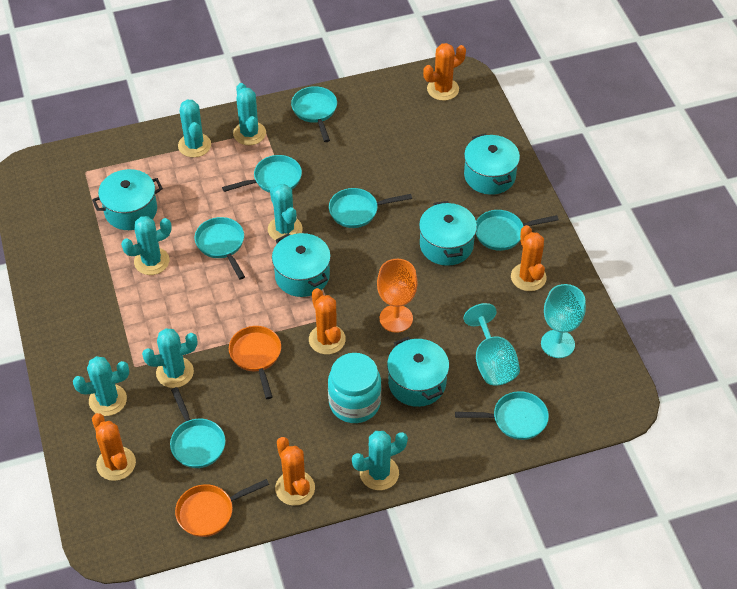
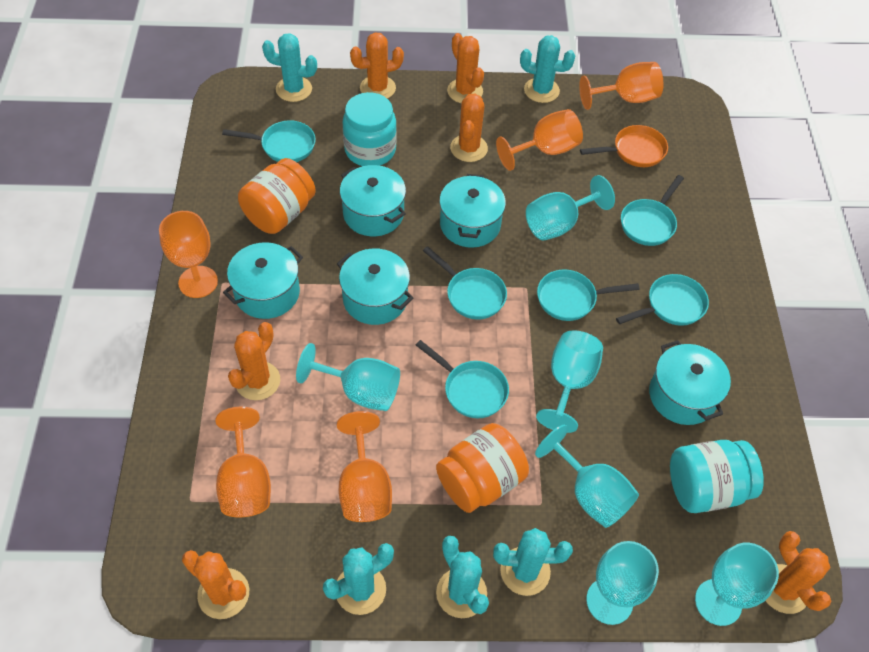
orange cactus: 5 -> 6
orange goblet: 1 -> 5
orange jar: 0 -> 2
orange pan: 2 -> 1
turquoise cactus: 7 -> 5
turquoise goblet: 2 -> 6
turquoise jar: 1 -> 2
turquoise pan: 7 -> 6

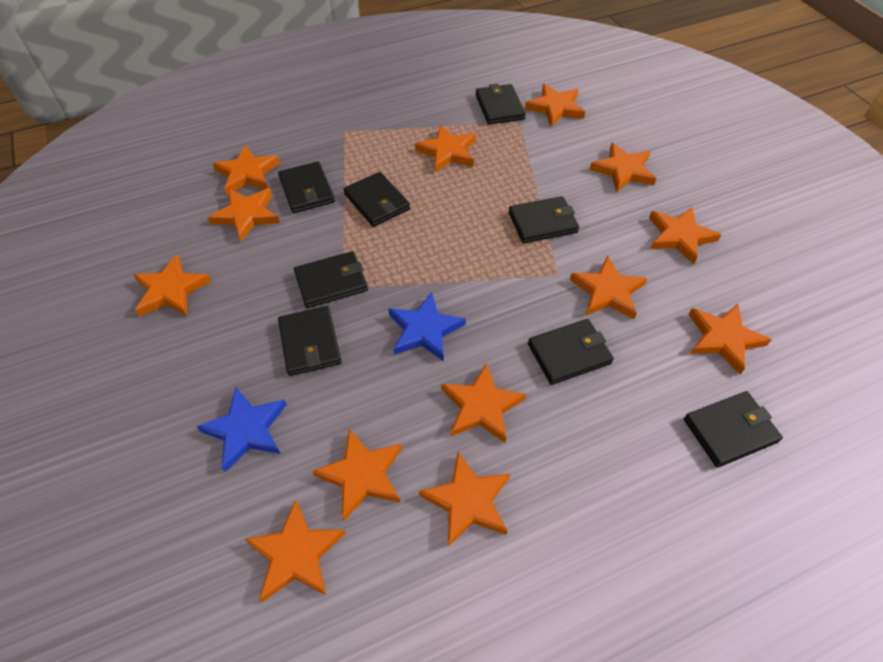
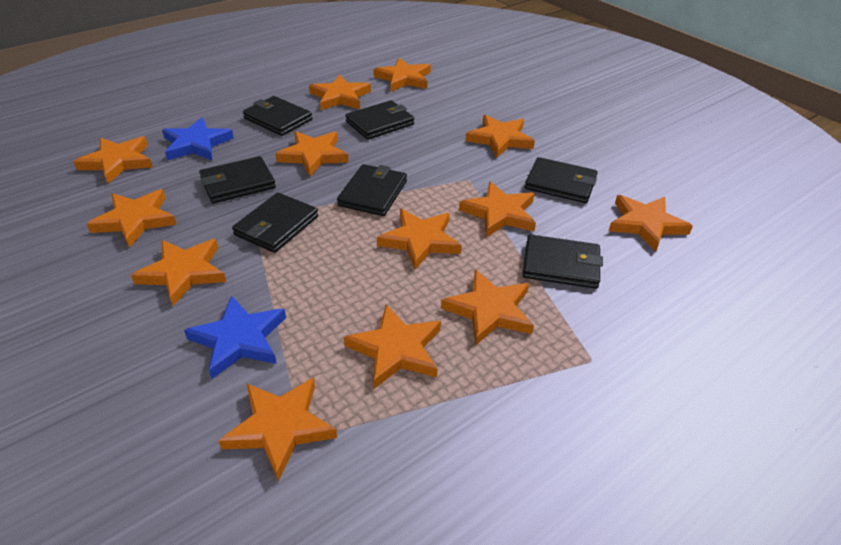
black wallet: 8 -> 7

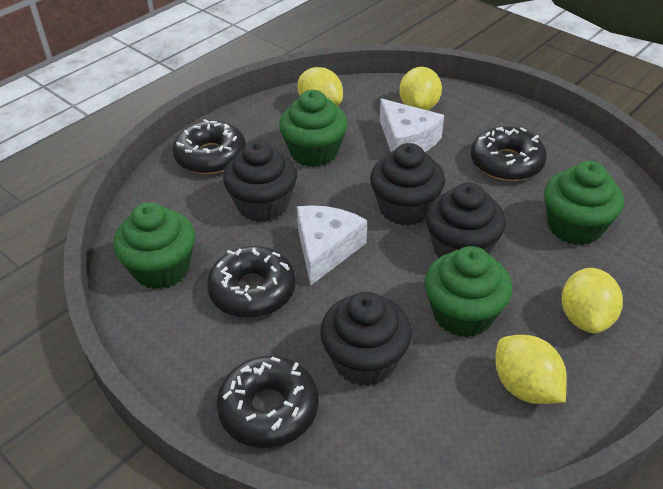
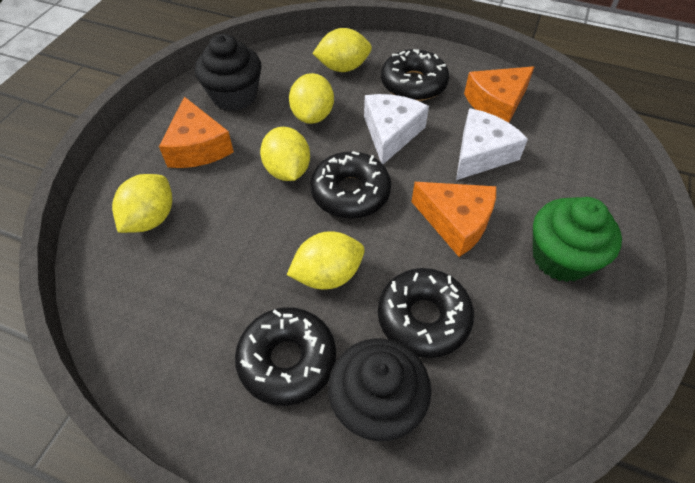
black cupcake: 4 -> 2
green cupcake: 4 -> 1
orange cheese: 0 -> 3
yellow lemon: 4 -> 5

════════════════

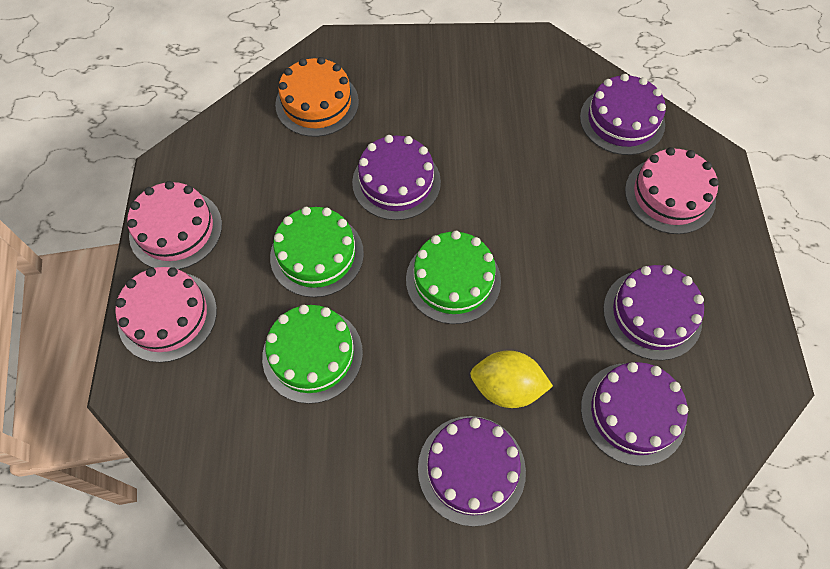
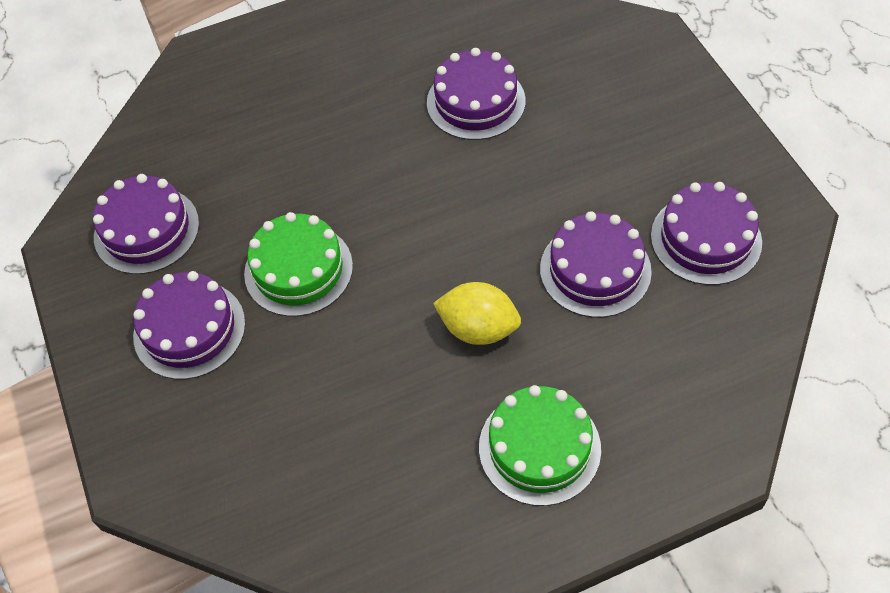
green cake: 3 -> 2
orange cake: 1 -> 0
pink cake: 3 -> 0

════════════════

Gather and copy every line of the data in which the string "orange" is found.

• [THE ANSWER]
orange cactus: 5 -> 6
orange goblet: 1 -> 5
orange jar: 0 -> 2
orange pan: 2 -> 1
orange cheese: 0 -> 3
orange cake: 1 -> 0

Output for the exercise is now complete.